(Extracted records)
__________________________________________________

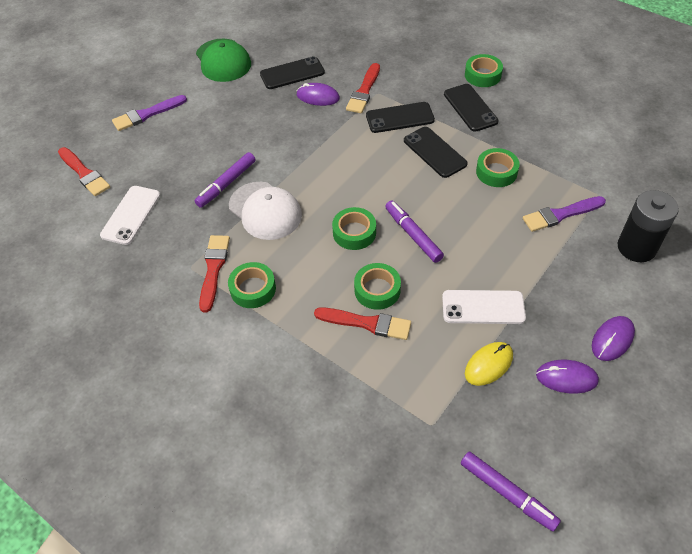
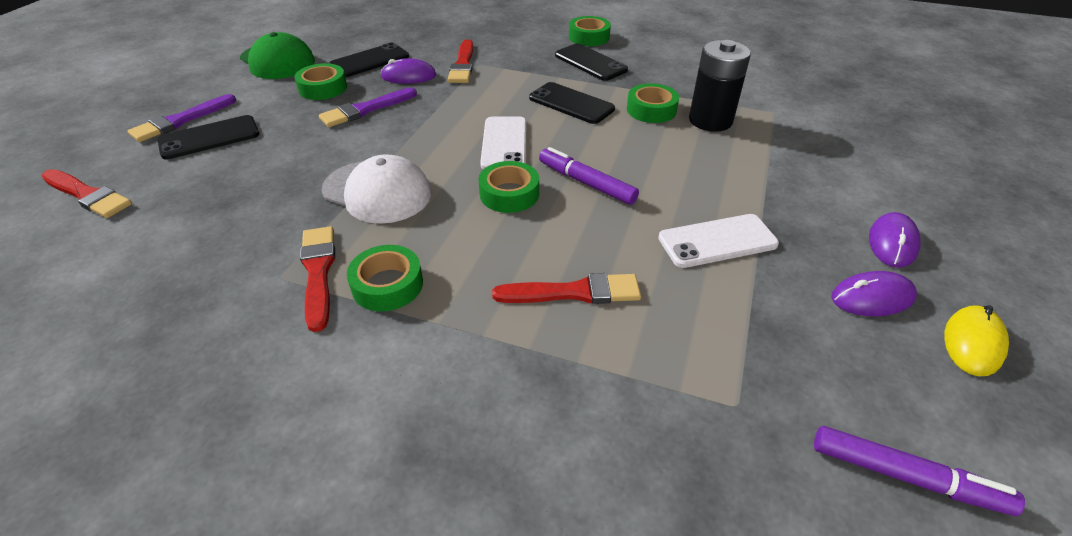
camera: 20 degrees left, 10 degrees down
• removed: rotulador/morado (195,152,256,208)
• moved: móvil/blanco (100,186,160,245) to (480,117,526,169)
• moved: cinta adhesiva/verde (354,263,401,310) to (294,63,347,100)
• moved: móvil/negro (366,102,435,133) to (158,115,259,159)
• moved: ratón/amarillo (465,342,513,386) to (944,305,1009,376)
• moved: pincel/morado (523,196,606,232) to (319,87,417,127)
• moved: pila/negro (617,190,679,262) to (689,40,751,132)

__________________________________________________

Task requirements
Pictures do not belong in the copy. Reproduce the rest of the data exactly.

Answer box
camera: 20 degrees left, 10 degrees down
• removed: rotulador/morado (195,152,256,208)
• moved: móvil/blanco (100,186,160,245) to (480,117,526,169)
• moved: cinta adhesiva/verde (354,263,401,310) to (294,63,347,100)
• moved: móvil/negro (366,102,435,133) to (158,115,259,159)
• moved: ratón/amarillo (465,342,513,386) to (944,305,1009,376)
• moved: pincel/morado (523,196,606,232) to (319,87,417,127)
• moved: pila/negro (617,190,679,262) to (689,40,751,132)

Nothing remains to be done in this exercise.